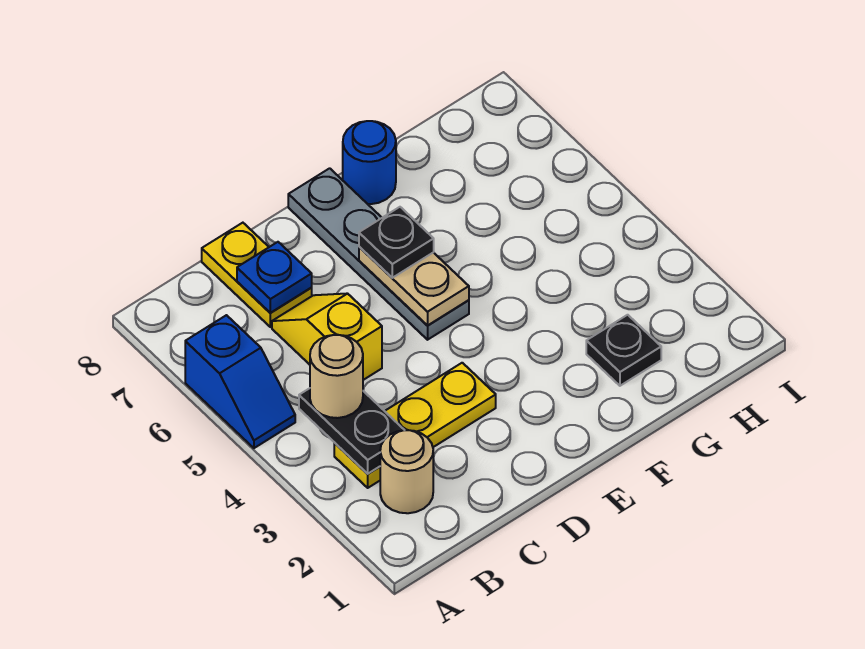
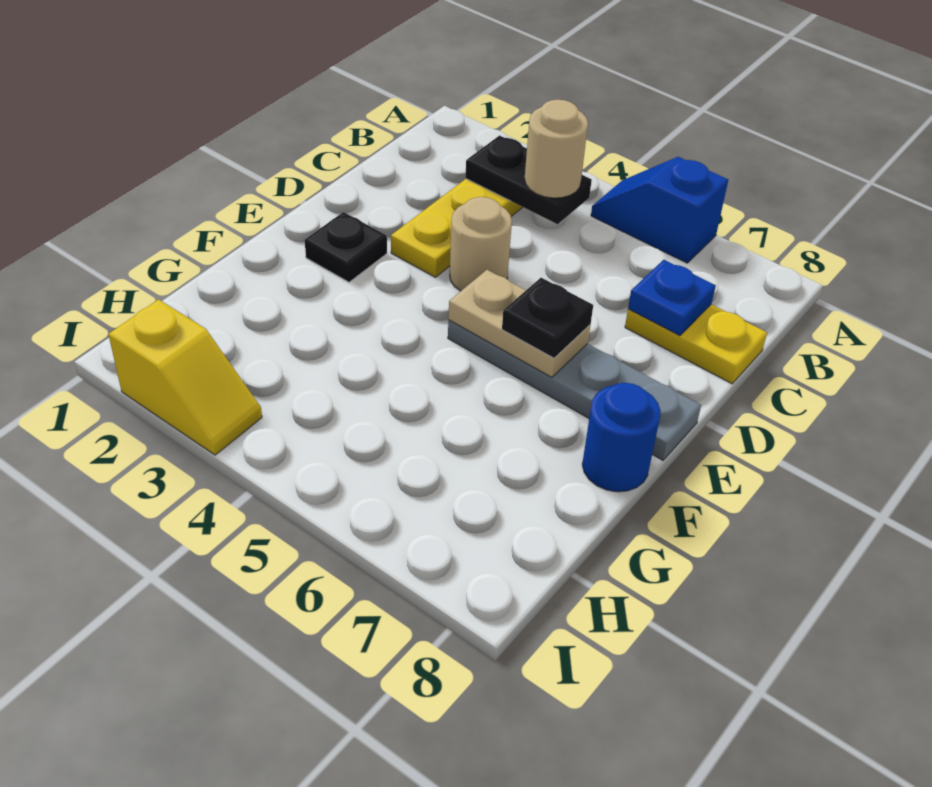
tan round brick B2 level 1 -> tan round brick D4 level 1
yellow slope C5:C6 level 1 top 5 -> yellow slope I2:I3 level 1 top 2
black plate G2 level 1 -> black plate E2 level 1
...
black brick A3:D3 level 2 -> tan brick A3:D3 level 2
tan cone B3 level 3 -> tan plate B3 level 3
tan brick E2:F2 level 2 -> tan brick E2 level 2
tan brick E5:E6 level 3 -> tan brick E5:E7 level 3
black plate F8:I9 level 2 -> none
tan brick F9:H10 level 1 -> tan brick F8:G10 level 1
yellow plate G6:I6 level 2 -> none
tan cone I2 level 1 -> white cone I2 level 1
* * *
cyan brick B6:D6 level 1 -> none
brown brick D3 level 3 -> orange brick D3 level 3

EXERCISE AIM: When the line with "cyan brick B6:D6 level 1 -> none" is reached in the data above, begin copying, and stop after the line with "brown brick D3"; copy each line exactly, both ends included.

TASK OUTPUT:
cyan brick B6:D6 level 1 -> none
brown brick D3 level 3 -> orange brick D3 level 3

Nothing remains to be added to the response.